**Exercise description**
The answer must consist only of the lines from the line with "C2: 33nF (GND, RESET) -> 33nF (GND, VDD)" to the line with "R5: 10k (IC1/PA4, N006)", both included, exactly as they stand below.

- - - - -

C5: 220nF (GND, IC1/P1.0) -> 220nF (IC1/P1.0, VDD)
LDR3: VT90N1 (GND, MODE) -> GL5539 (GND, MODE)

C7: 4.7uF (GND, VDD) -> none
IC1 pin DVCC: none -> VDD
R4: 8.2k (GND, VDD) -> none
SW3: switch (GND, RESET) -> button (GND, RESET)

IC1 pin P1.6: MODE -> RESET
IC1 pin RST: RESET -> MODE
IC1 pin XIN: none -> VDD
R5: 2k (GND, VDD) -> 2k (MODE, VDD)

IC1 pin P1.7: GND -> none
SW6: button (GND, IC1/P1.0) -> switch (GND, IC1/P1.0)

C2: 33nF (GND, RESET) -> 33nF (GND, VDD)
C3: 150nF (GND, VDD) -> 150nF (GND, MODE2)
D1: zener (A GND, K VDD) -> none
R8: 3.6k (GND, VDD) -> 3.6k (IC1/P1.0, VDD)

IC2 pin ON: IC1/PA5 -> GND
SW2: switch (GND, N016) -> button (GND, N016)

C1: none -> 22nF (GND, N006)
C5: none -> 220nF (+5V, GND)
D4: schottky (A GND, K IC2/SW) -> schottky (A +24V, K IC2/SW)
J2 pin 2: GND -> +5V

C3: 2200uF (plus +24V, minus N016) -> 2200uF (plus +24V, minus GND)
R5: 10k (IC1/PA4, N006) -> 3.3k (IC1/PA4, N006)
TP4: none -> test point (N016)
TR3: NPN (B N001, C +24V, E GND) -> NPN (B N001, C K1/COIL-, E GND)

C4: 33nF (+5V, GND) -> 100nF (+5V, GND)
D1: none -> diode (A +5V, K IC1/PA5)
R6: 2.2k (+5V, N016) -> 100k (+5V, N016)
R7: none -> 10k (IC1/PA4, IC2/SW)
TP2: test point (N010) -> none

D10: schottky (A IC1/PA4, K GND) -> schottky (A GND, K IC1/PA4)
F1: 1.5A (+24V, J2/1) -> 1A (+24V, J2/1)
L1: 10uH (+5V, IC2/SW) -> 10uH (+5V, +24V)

- - - - -

**Solved problem**
C2: 33nF (GND, RESET) -> 33nF (GND, VDD)
C3: 150nF (GND, VDD) -> 150nF (GND, MODE2)
D1: zener (A GND, K VDD) -> none
R8: 3.6k (GND, VDD) -> 3.6k (IC1/P1.0, VDD)

IC2 pin ON: IC1/PA5 -> GND
SW2: switch (GND, N016) -> button (GND, N016)

C1: none -> 22nF (GND, N006)
C5: none -> 220nF (+5V, GND)
D4: schottky (A GND, K IC2/SW) -> schottky (A +24V, K IC2/SW)
J2 pin 2: GND -> +5V

C3: 2200uF (plus +24V, minus N016) -> 2200uF (plus +24V, minus GND)
R5: 10k (IC1/PA4, N006) -> 3.3k (IC1/PA4, N006)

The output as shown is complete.